───── Given information

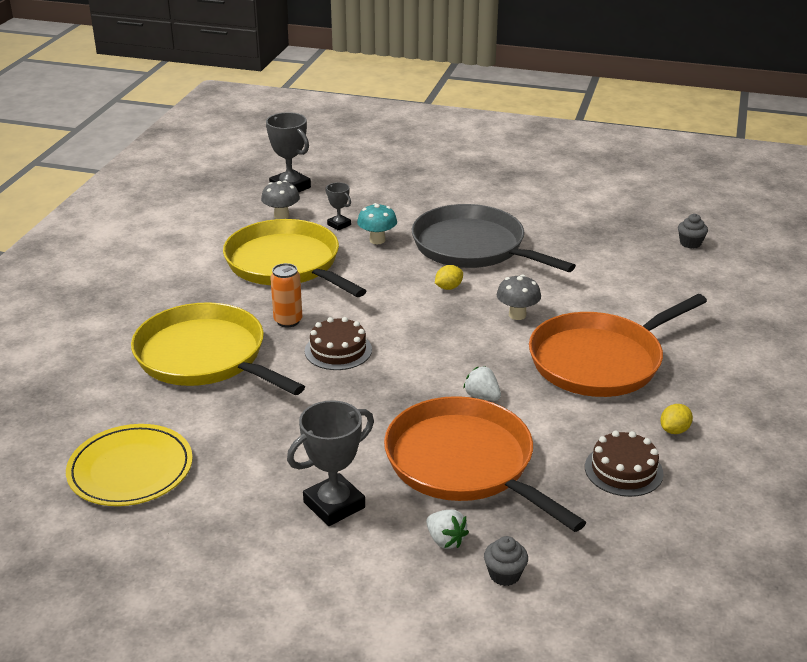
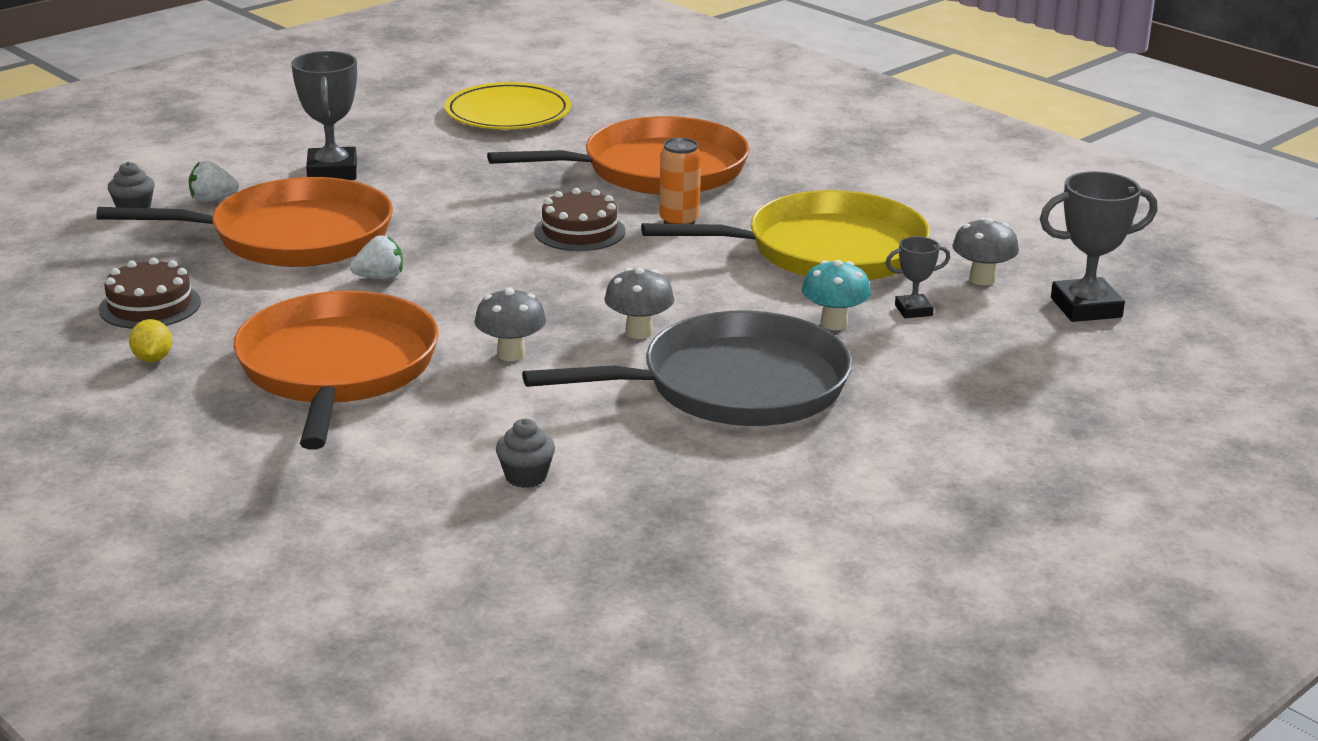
camera: 120 degrees right, 5 degrees down
yellow pan [131,302,305,395] -> orange pan [487,116,750,195]
yellow lemon [435,265,463,290] -> grey mushroom [604,268,674,339]
grey cupcake [678,214,708,249] -> grey cupcake moved to [496,419,555,488]

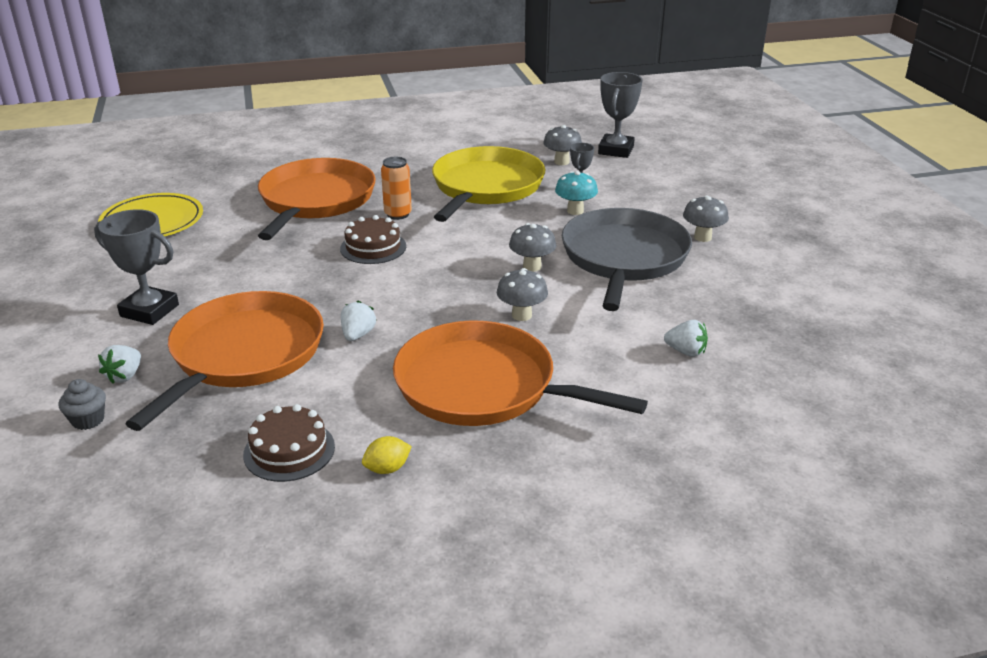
camera: 60 degrees left, 5 degrees up
yellow lemon [129,319,172,362] -> yellow lemon turned 45 degrees counterclockwise [362,436,412,474]
grey cupcake [496,419,555,488] -> white strawberry [664,320,708,357]
none -> grey mushroom [683,195,729,242]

──────────

Go through the material above and return each line that holds the word "grey".

> **Answer to the exercise**:
yellow lemon [435,265,463,290] -> grey mushroom [604,268,674,339]
grey cupcake [678,214,708,249] -> grey cupcake moved to [496,419,555,488]
grey cupcake [496,419,555,488] -> white strawberry [664,320,708,357]
none -> grey mushroom [683,195,729,242]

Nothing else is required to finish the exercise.